PROBLEM: In your transcription, keep every record exact and leave out the pictures.
*** Opening PROVIDED DATA ***
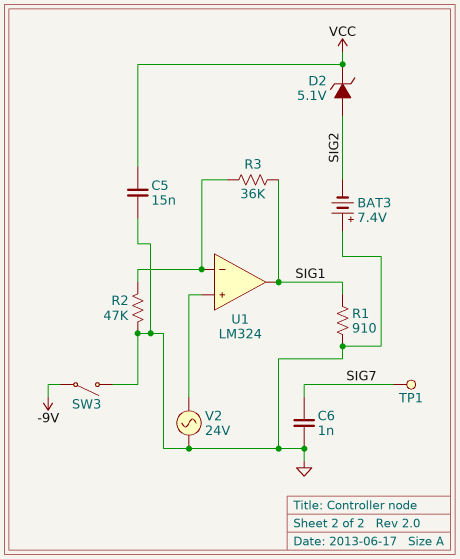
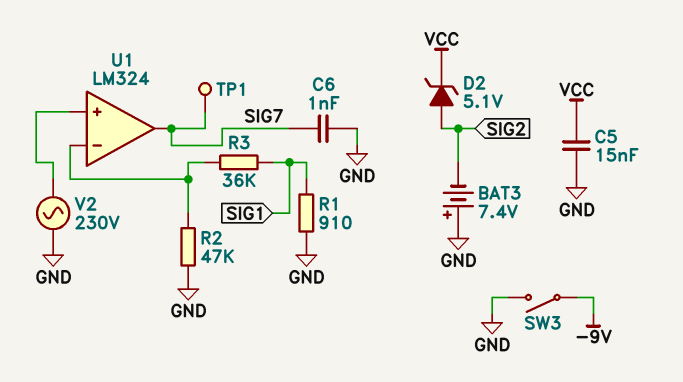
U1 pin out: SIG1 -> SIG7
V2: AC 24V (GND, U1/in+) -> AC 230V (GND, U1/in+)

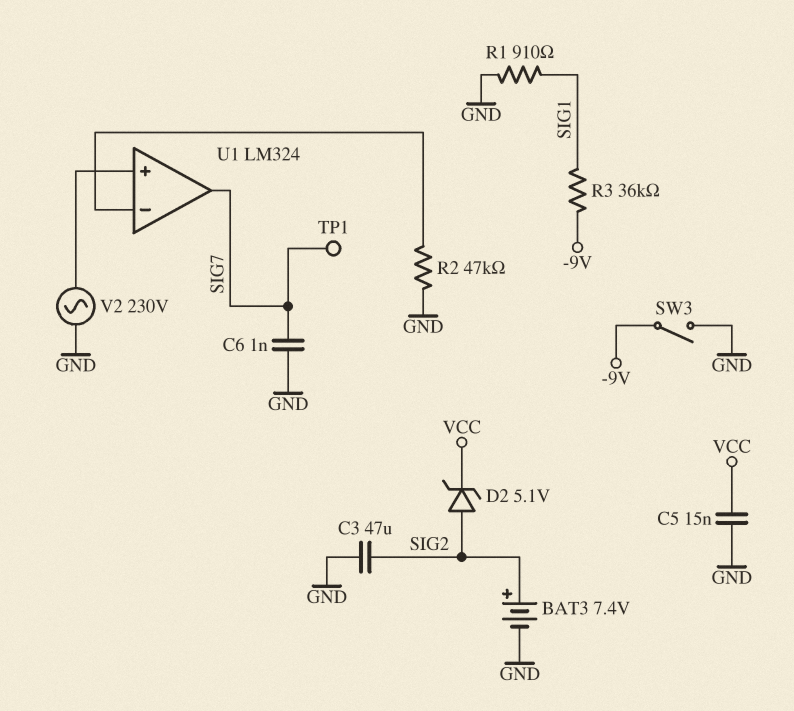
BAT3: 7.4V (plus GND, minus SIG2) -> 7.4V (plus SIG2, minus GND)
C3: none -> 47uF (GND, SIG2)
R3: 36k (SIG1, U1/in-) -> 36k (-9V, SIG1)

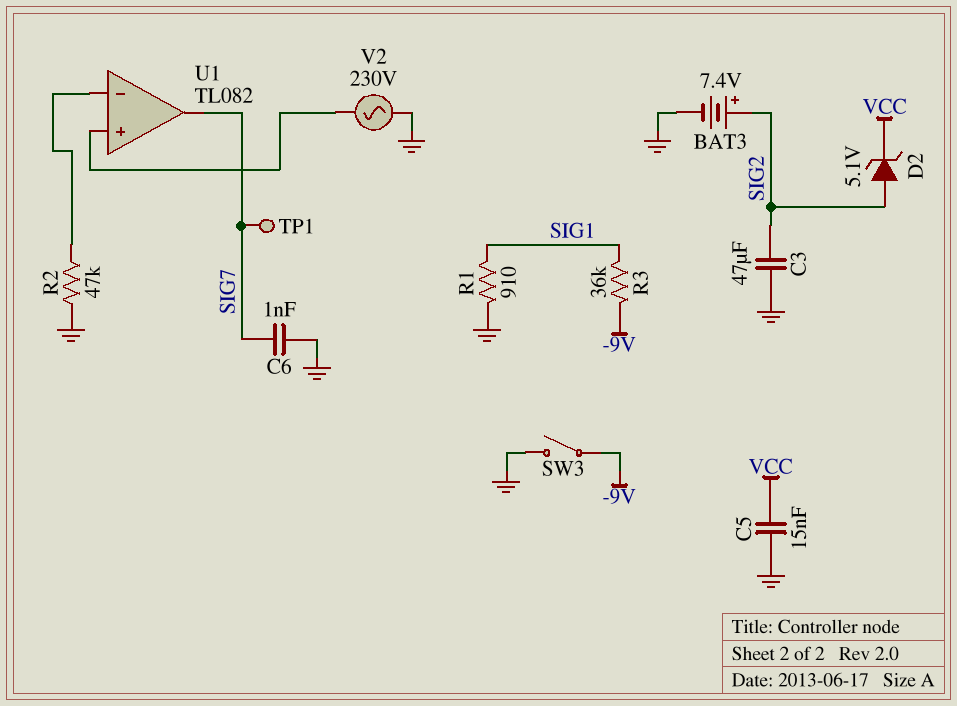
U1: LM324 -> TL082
*** Closing PROVIDED DATA ***
OUTPUT FOR THIS TASK:
U1 pin out: SIG1 -> SIG7
V2: AC 24V (GND, U1/in+) -> AC 230V (GND, U1/in+)

BAT3: 7.4V (plus GND, minus SIG2) -> 7.4V (plus SIG2, minus GND)
C3: none -> 47uF (GND, SIG2)
R3: 36k (SIG1, U1/in-) -> 36k (-9V, SIG1)

U1: LM324 -> TL082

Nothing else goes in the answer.